Before-and-after object listings
[Start of Attachment]

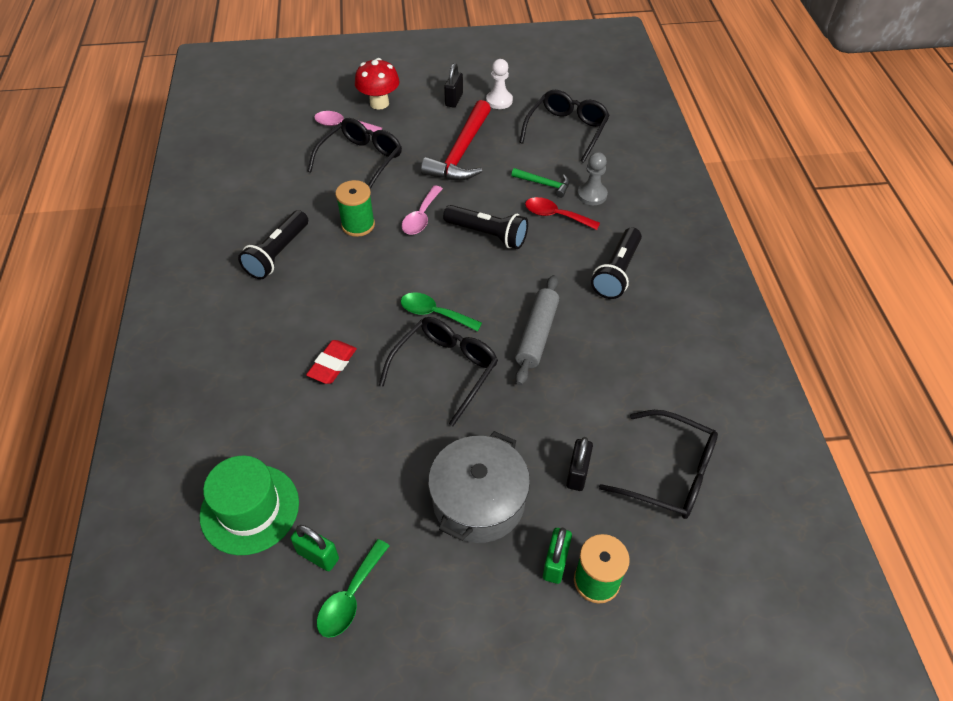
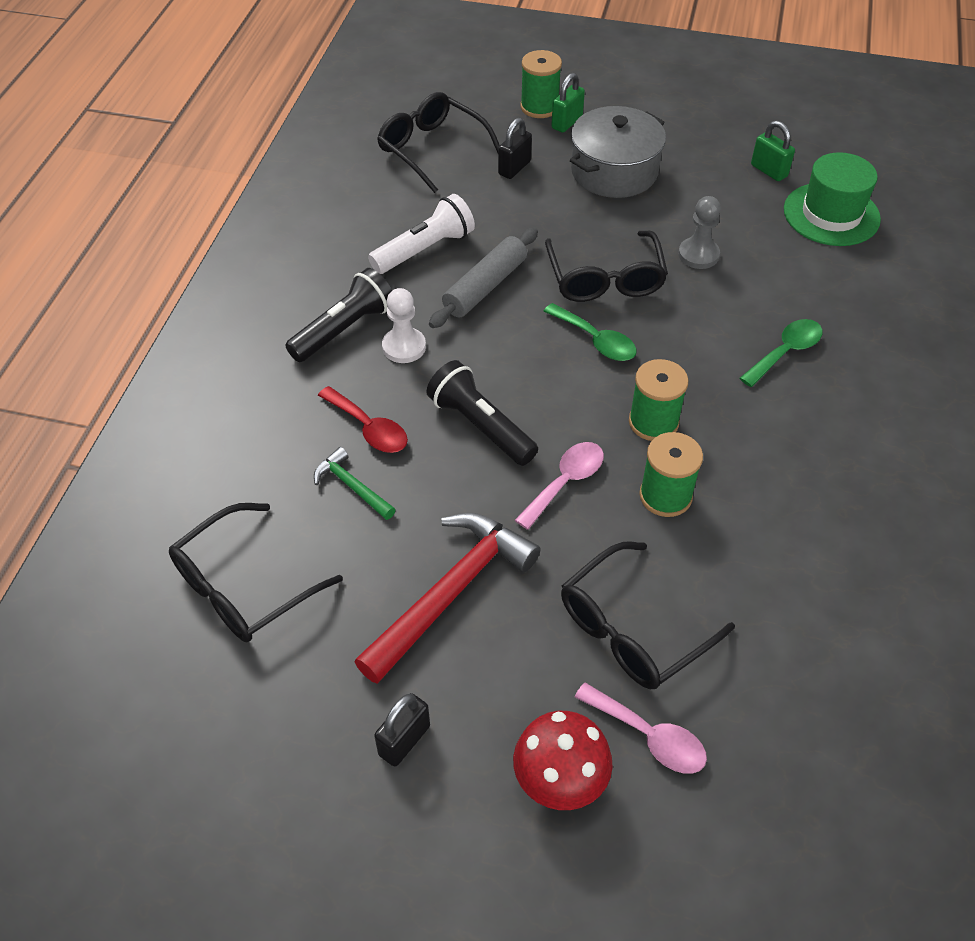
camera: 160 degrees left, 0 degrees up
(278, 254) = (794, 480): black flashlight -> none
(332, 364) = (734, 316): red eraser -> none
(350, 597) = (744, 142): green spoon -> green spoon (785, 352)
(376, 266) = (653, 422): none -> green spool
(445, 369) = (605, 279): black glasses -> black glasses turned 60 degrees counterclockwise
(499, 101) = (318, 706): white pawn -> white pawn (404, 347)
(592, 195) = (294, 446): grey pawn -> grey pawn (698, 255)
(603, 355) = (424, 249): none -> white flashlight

[End of Attachment]
[Start of Attachment]

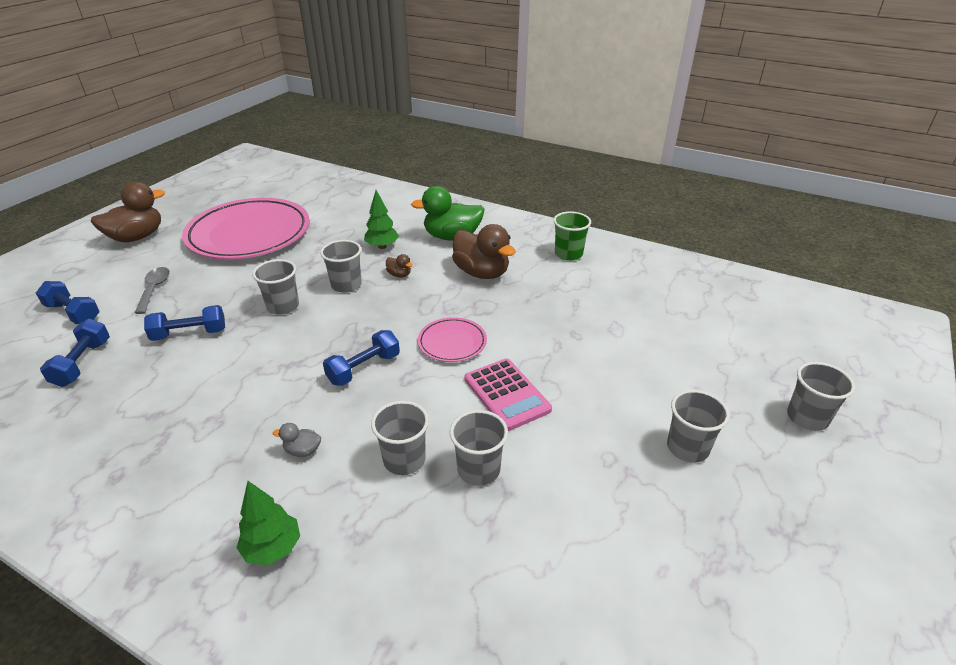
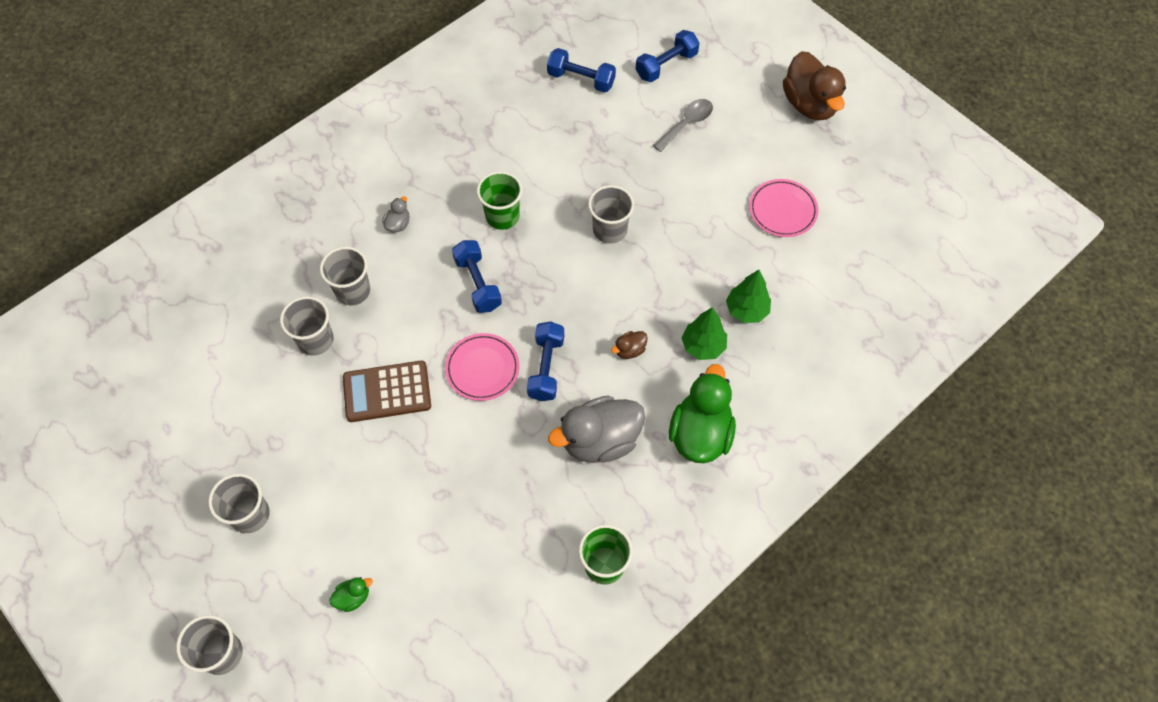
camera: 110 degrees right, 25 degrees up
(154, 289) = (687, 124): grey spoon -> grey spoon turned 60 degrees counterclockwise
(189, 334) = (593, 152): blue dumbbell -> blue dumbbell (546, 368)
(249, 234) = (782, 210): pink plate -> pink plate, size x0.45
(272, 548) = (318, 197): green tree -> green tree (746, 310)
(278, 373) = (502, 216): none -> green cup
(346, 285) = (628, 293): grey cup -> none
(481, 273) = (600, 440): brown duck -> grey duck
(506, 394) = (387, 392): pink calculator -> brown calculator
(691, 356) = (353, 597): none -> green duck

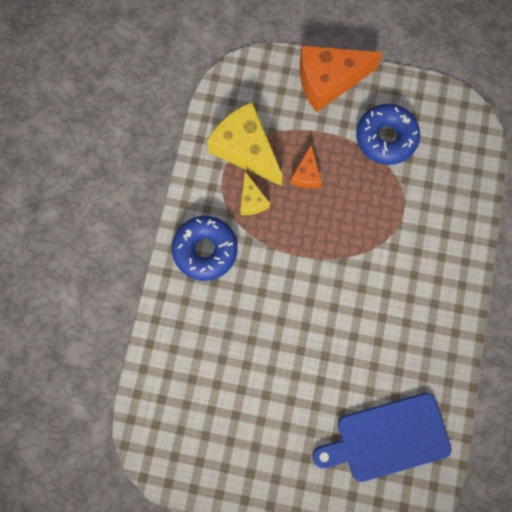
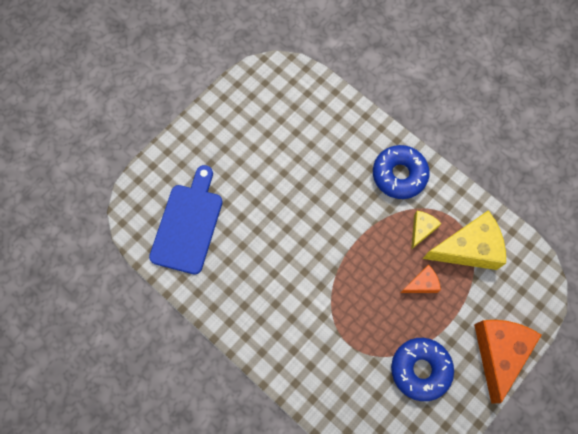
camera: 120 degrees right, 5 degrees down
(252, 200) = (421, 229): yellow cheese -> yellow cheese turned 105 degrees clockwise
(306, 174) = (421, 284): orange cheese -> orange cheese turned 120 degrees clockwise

[End of Attachment]

Requirement
Copy each line from the data above that includes "black".

Completed exercise
(278, 254) = (794, 480): black flashlight -> none
(445, 369) = (605, 279): black glasses -> black glasses turned 60 degrees counterclockwise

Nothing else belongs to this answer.